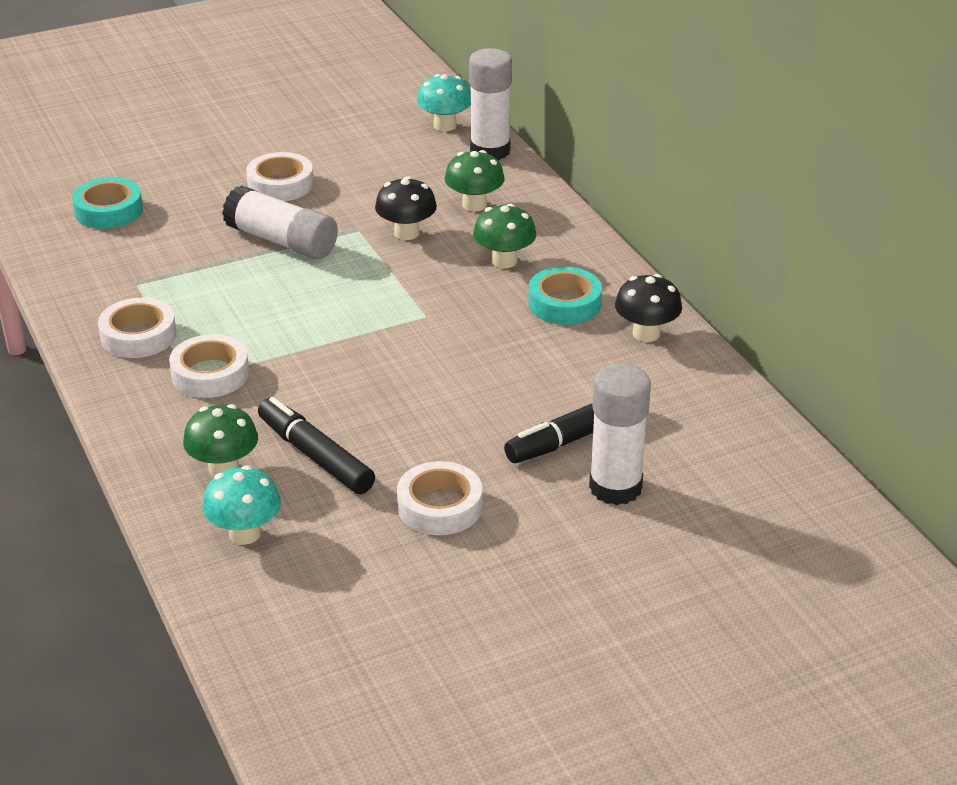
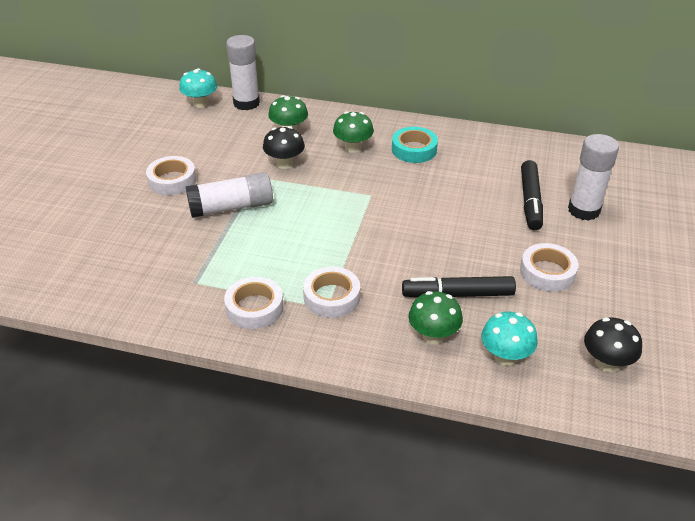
camera: 50 degrees left, 5 degrees up
turquoise tape [72,177,143,229] -> none
black mushroom [615,274,682,342] -> black mushroom moved to [584,317,642,372]

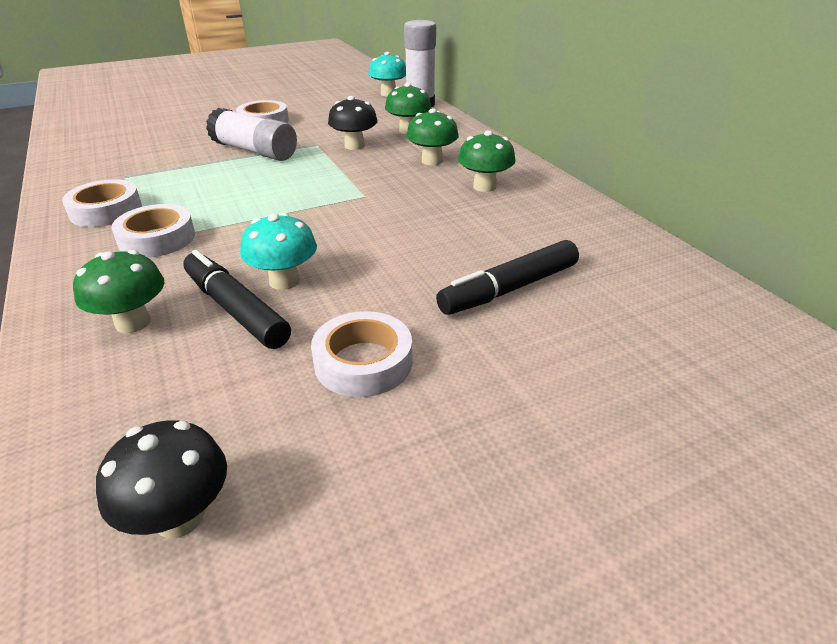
camera: 50 degrees right, 5 degrees down
turquoise tape [392,127,438,163] -> green mushroom [458,130,516,192]
turquoise mushroom [481,312,538,366] -> turquoise mushroom moved to [240,213,317,290]
white glue stick [568,134,619,221] -> none

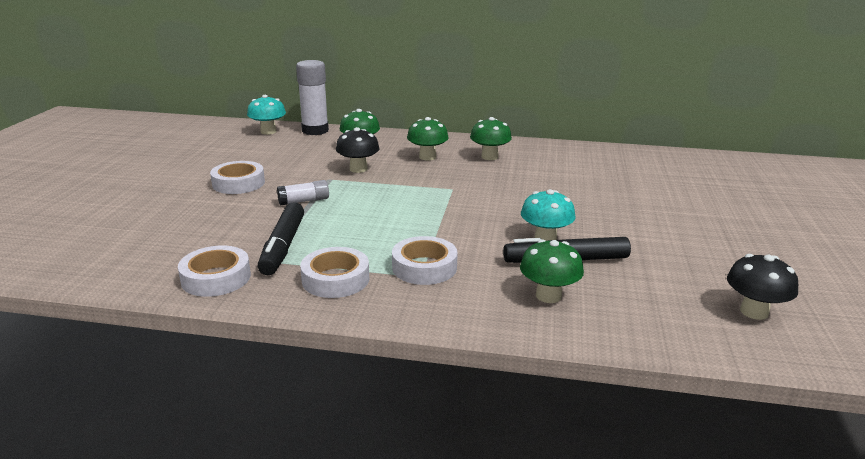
camera: 55 degrees left, 10 degrees down
white glue stick [206,108,297,161] -> white glue stick [277,180,329,206], size x0.55
white tape [311,311,412,397] -> white tape moved to [178,246,251,297]
black marker [436,240,579,315] -> black marker moved to [258,202,304,275]

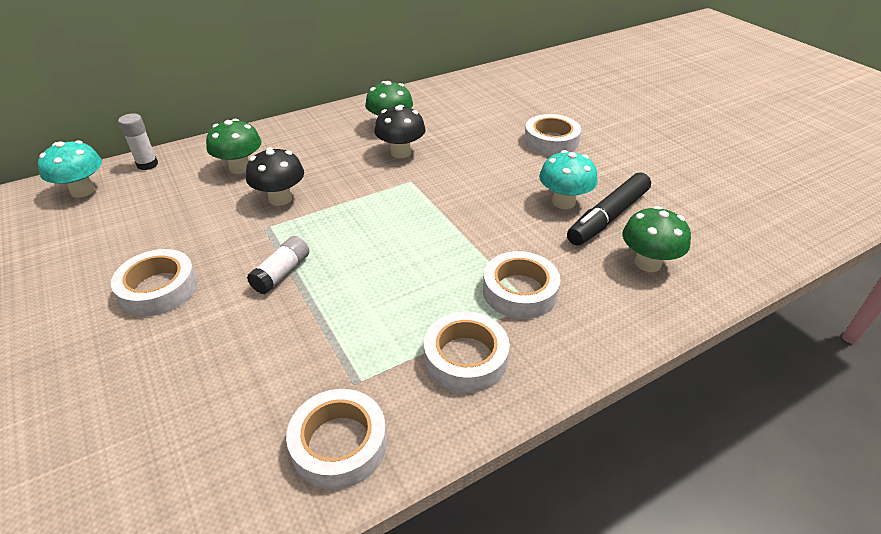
camera: 40 degrees left, 15 degrees up
black marker [258,202,304,275] -> none
white glue stick [296,60,329,135] -> white glue stick [118,114,158,170], size x0.55
green mushroom [407,117,449,161] -> none
black mushroom [727,254,798,320] -> black mushroom moved to [374,105,425,158]
none -> white tape [524,114,581,155]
* * * *
Your assignment:
Give back an exact reproduction of the entries, with all pictures excluded.

Response for this exercise:
camera: 50 degrees left, 5 degrees up
turquoise tape [72,177,143,229] -> none
black mushroom [615,274,682,342] -> black mushroom moved to [584,317,642,372]

camera: 50 degrees right, 5 degrees down
turquoise tape [392,127,438,163] -> green mushroom [458,130,516,192]
turquoise mushroom [481,312,538,366] -> turquoise mushroom moved to [240,213,317,290]
white glue stick [568,134,619,221] -> none

camera: 55 degrees left, 10 degrees down
white glue stick [206,108,297,161] -> white glue stick [277,180,329,206], size x0.55
white tape [311,311,412,397] -> white tape moved to [178,246,251,297]
black marker [436,240,579,315] -> black marker moved to [258,202,304,275]

camera: 40 degrees left, 15 degrees up
black marker [258,202,304,275] -> none
white glue stick [296,60,329,135] -> white glue stick [118,114,158,170], size x0.55
green mushroom [407,117,449,161] -> none
black mushroom [727,254,798,320] -> black mushroom moved to [374,105,425,158]
none -> white tape [524,114,581,155]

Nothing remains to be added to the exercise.